═══ RECORDS SHOWN
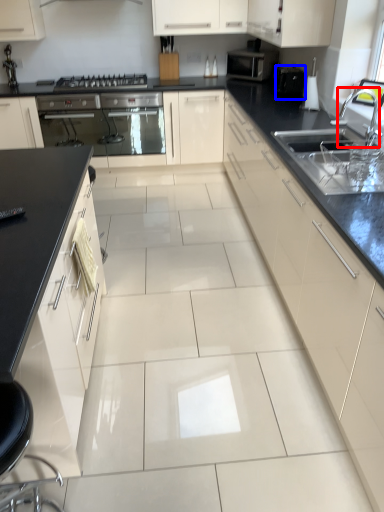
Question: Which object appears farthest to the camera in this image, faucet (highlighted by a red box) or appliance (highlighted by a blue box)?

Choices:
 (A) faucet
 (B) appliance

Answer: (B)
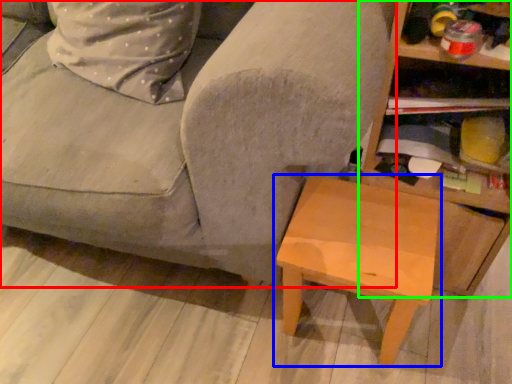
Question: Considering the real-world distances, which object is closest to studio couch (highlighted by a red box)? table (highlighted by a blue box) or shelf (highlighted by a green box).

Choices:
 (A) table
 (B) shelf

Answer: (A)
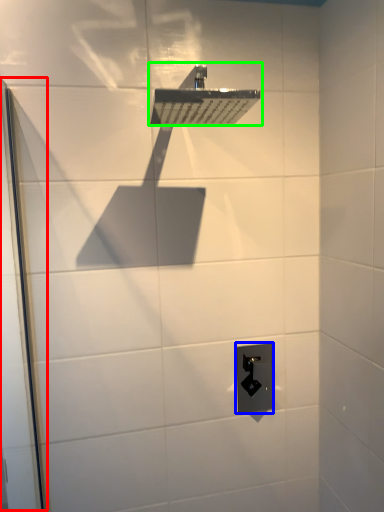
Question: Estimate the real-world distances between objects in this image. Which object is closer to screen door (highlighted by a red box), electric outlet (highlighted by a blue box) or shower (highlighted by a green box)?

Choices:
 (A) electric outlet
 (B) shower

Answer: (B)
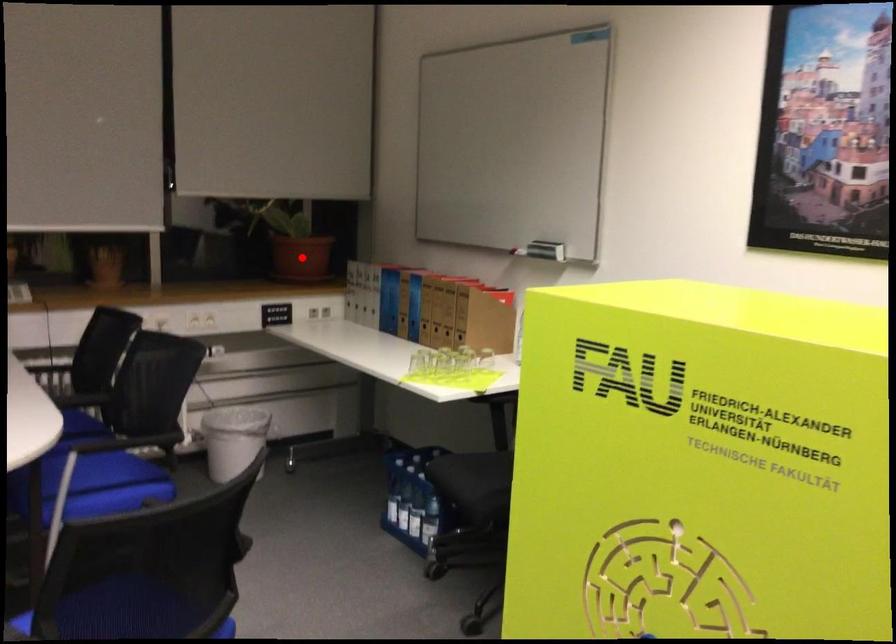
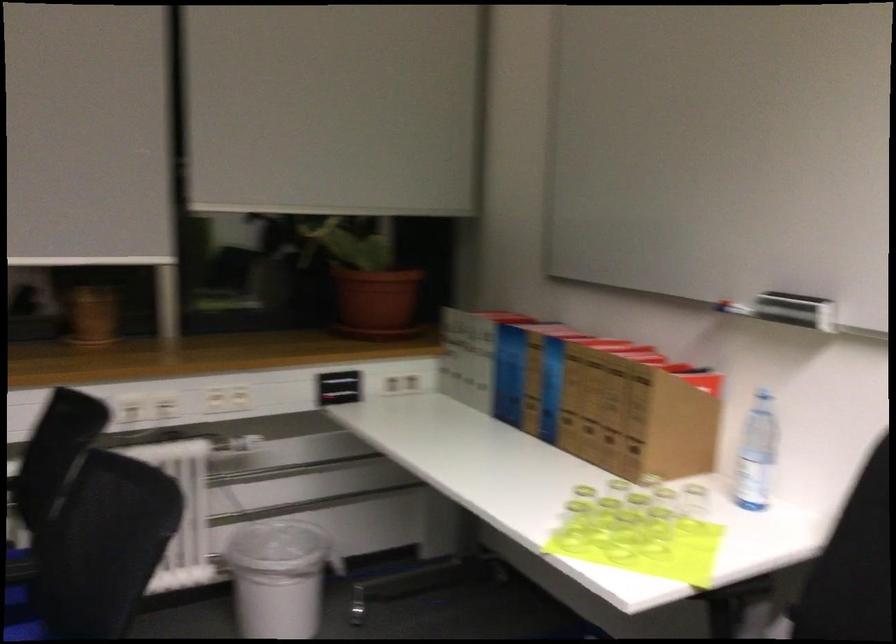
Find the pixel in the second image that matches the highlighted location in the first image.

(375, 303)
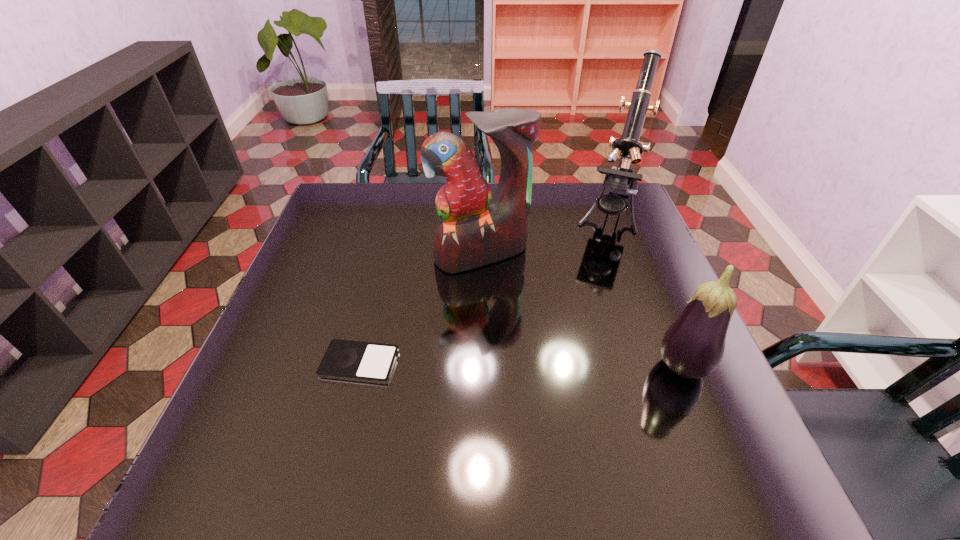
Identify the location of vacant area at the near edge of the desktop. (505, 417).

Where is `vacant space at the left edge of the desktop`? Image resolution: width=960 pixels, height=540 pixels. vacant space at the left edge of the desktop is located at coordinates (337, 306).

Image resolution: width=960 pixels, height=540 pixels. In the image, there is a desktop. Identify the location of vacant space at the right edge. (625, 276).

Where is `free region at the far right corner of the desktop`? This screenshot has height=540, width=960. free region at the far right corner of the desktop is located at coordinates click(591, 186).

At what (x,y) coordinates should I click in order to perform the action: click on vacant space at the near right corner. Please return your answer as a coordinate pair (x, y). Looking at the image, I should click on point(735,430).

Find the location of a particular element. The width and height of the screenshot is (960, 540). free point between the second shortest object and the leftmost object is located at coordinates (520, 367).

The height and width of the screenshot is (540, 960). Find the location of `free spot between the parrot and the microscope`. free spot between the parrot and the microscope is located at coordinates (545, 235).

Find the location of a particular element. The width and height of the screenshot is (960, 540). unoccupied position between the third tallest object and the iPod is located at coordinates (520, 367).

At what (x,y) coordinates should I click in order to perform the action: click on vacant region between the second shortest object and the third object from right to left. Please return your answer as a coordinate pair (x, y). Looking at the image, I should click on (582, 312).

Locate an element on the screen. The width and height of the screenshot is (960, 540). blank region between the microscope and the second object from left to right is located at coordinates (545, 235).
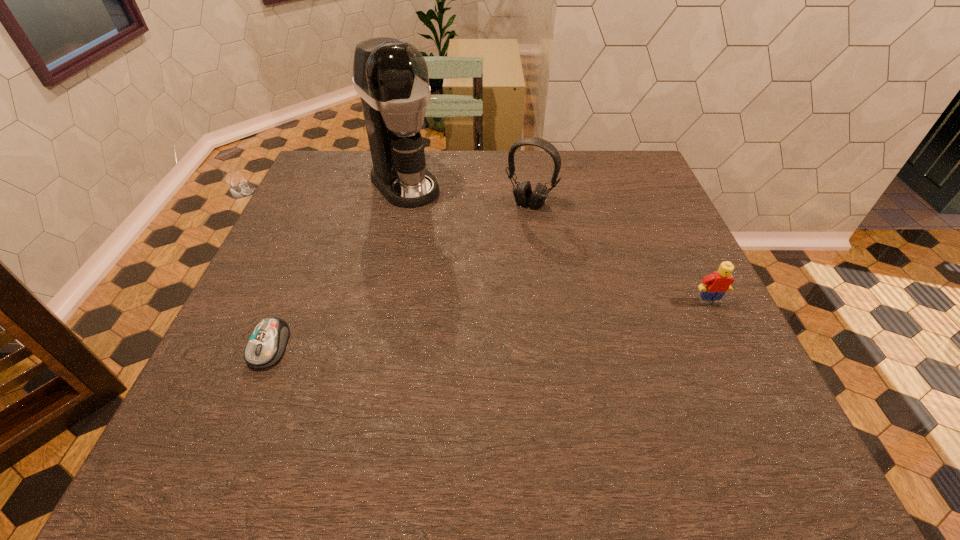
══════
▶ [REQUIRED WORK] Extract word for word the material from the line containing "Identify the location of vacant area" up to and including the line containing "coordinates (337, 306).".

▶ [EXERCISE OUTPUT]
Identify the location of vacant area at the near edge of the desktop. (505, 417).

Where is `vacant space at the left edge of the desktop`? Image resolution: width=960 pixels, height=540 pixels. vacant space at the left edge of the desktop is located at coordinates (337, 306).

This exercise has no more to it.